• _Description of the task_: Could you repeat every line below exactly, skipping the images?

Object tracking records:
▬▬▬▬▬▬

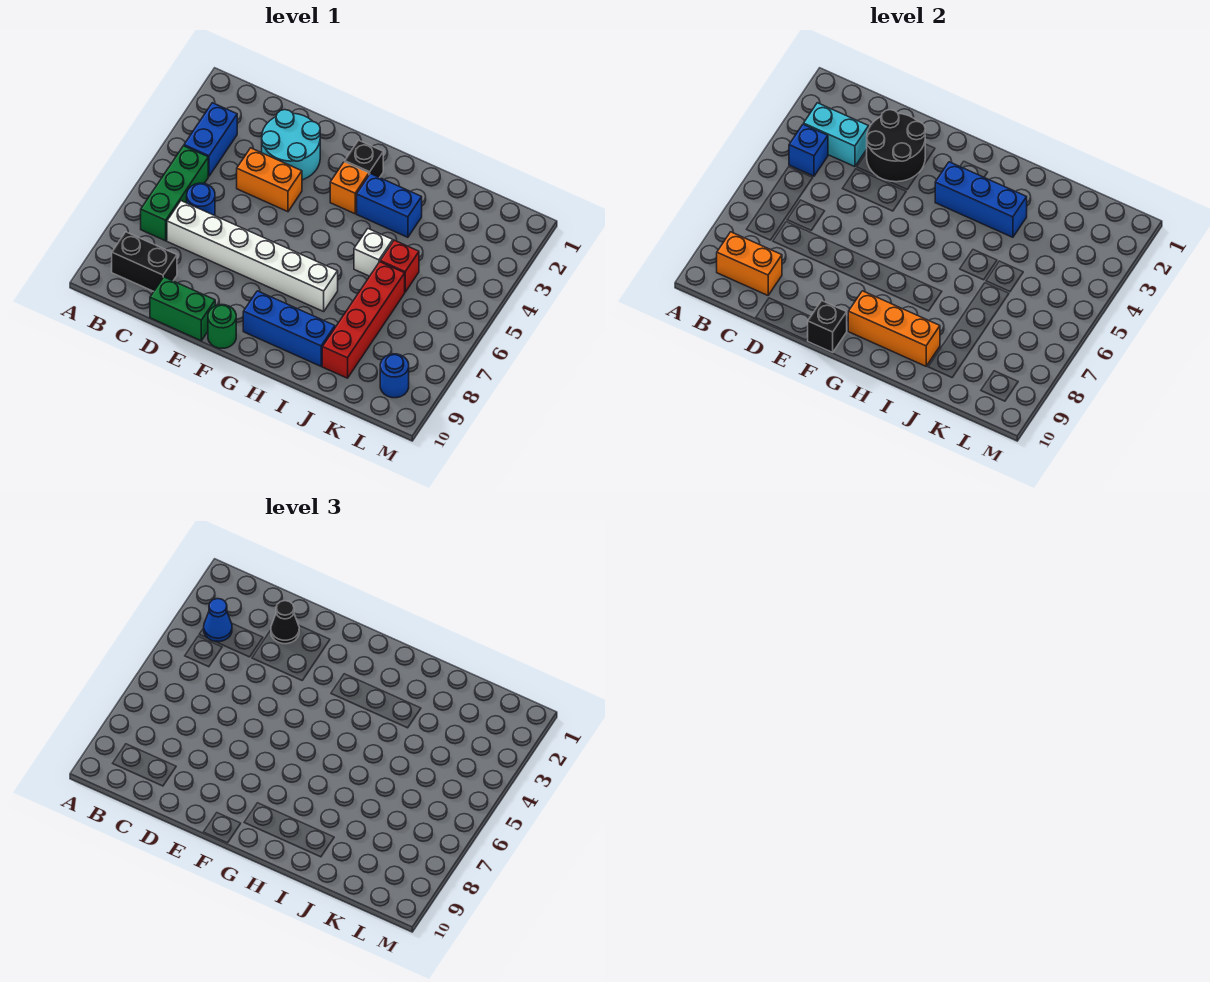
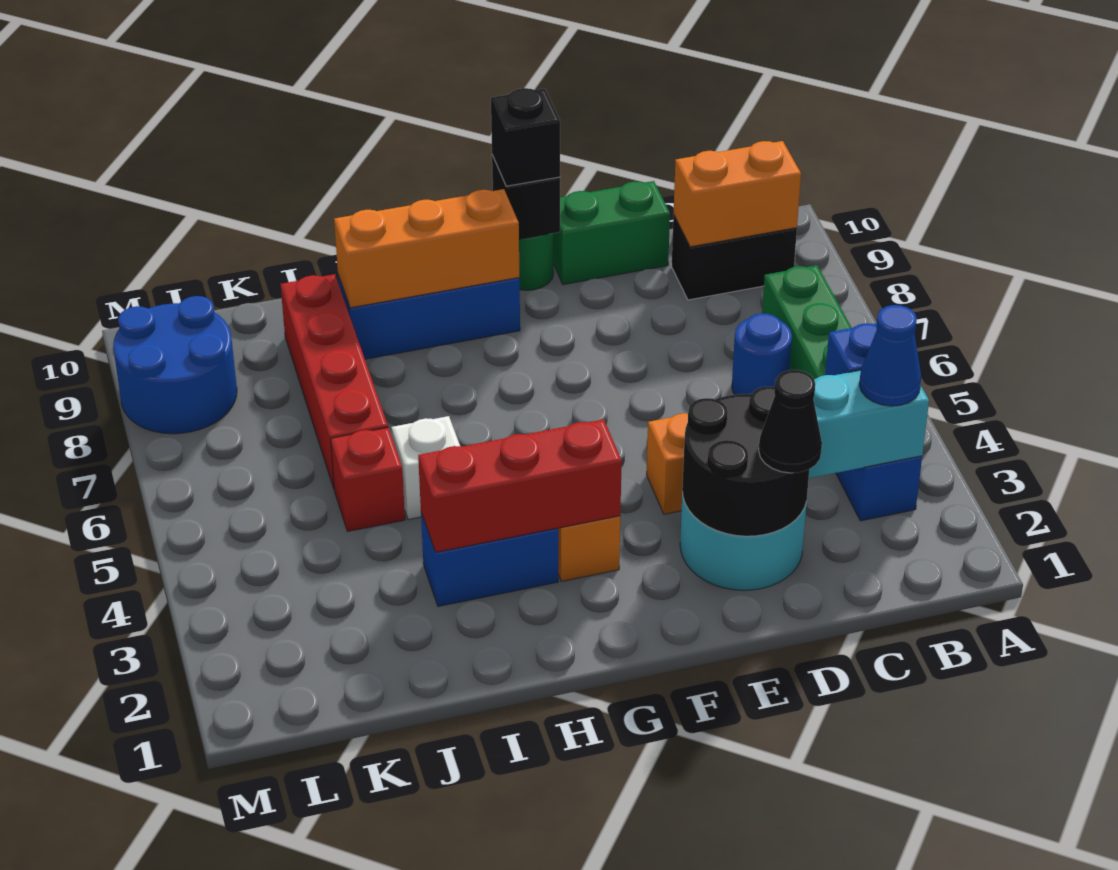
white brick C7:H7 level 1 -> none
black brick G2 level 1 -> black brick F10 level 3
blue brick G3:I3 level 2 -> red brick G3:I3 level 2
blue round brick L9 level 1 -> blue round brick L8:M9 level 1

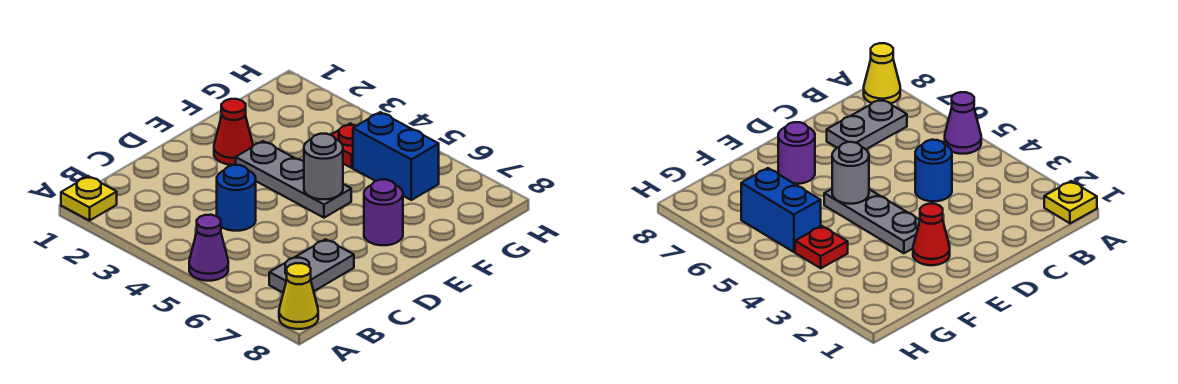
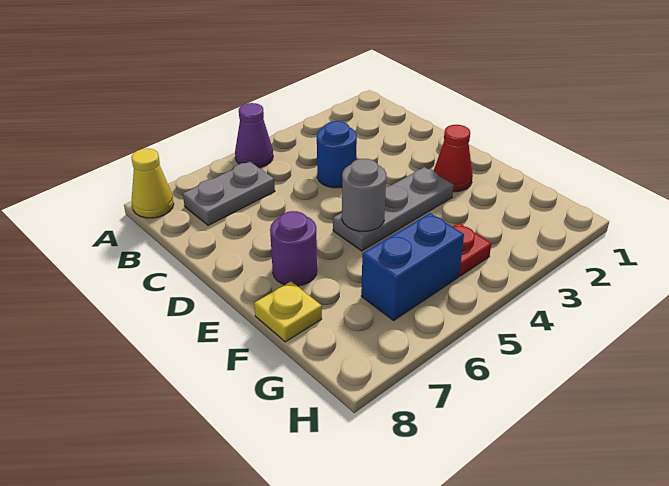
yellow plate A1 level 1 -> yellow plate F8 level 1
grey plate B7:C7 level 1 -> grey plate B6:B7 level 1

▬▬▬▬▬▬

• _Response_:
white brick C7:H7 level 1 -> none
black brick G2 level 1 -> black brick F10 level 3
blue brick G3:I3 level 2 -> red brick G3:I3 level 2
blue round brick L9 level 1 -> blue round brick L8:M9 level 1

yellow plate A1 level 1 -> yellow plate F8 level 1
grey plate B7:C7 level 1 -> grey plate B6:B7 level 1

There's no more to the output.